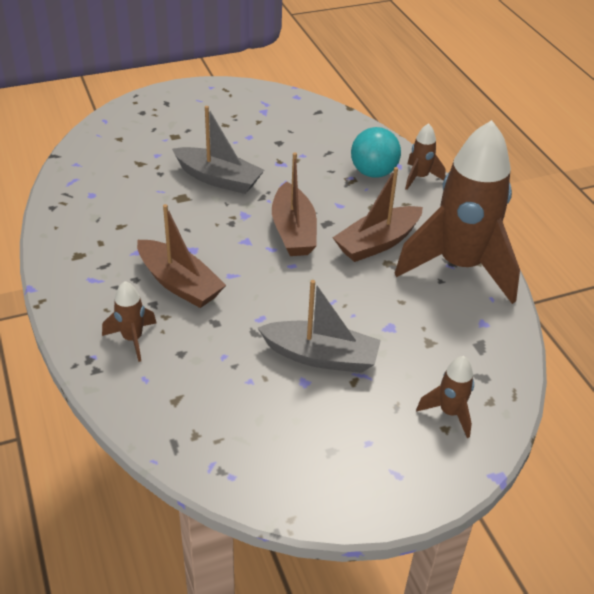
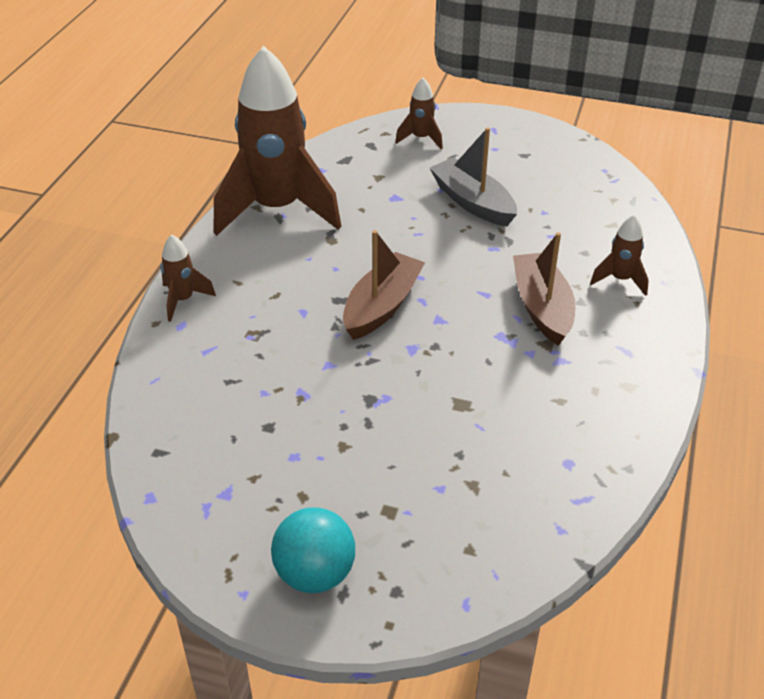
camera: 140 degrees left, 0 degrees up
(218, 179) = (397, 407): grey boat -> none
(373, 172) = (219, 329): turquoise ball -> turquoise ball (315, 574)
(377, 243) = (317, 259): brown boat -> none

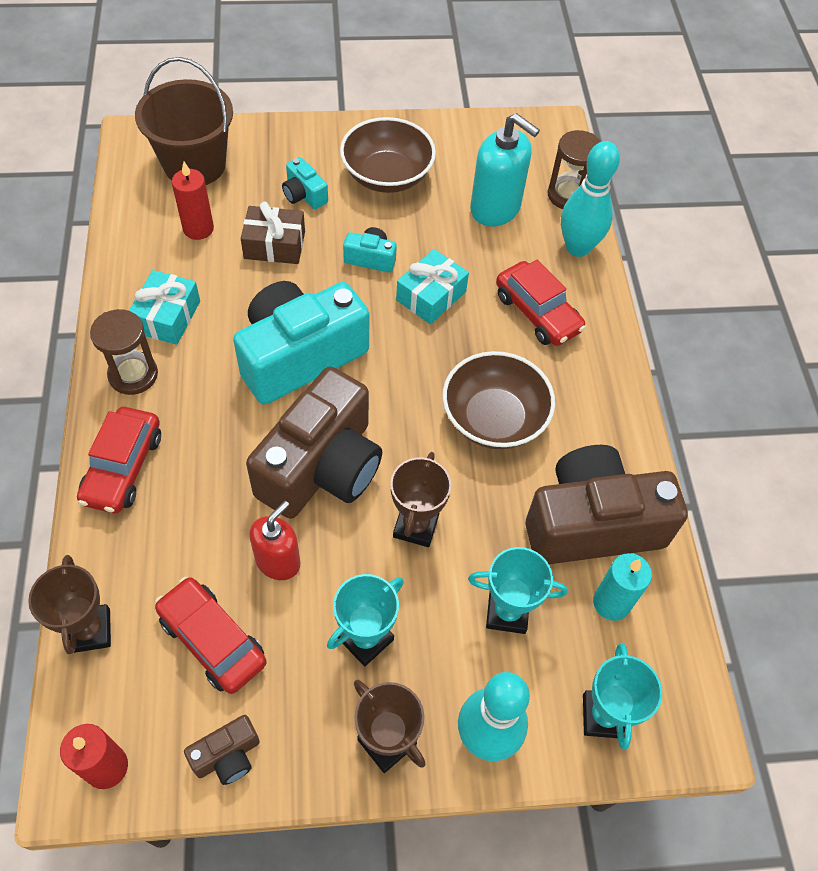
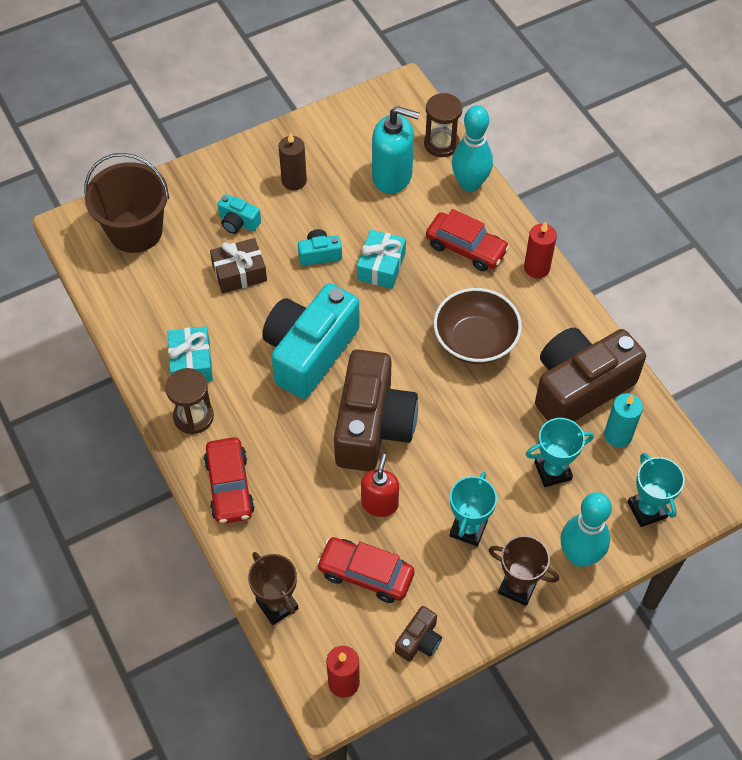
camera: 20 degrees left, 0 degrees up
(198, 229) = (171, 283): red candle -> red candle (536, 268)
(387, 175) = (294, 181): brown bowl -> brown candle
(416, 526) = (461, 439): brown trophy -> none

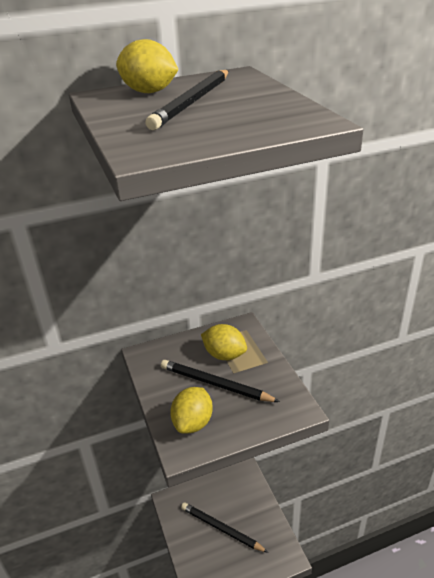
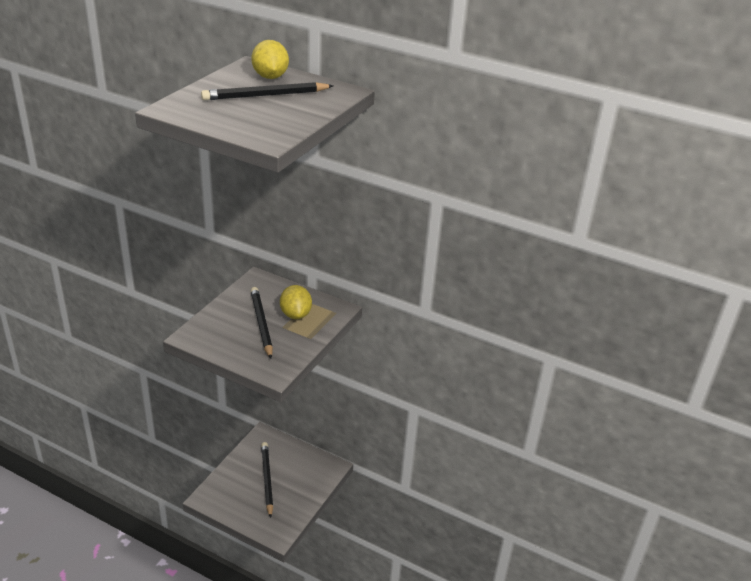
camera: 45 degrees right, 0 degrees up
(193, 423) = (216, 330): yellow lemon -> none

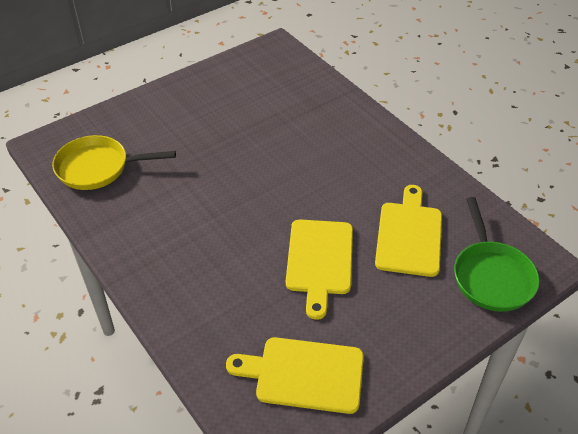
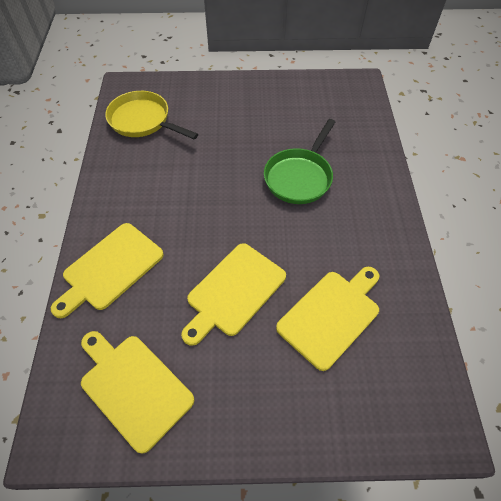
camera: 35 degrees right, 10 degrees up
(194, 303) = (110, 268): none -> yellow cutting board
(491, 276) = (376, 407): green pan -> green pan (299, 177)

☆ ☆ ☆ ☆ ☆ ☆ ☆

Activity: Leaving the pictures out, give again word for word each line from the one holding "(416, 526) = (461, 439): brown trophy -> none" through the end of the records.

Task solution:
(416, 526) = (461, 439): brown trophy -> none

camera: 45 degrees right, 0 degrees up
(193, 423) = (216, 330): yellow lemon -> none

camera: 35 degrees right, 10 degrees up
(194, 303) = (110, 268): none -> yellow cutting board
(491, 276) = (376, 407): green pan -> green pan (299, 177)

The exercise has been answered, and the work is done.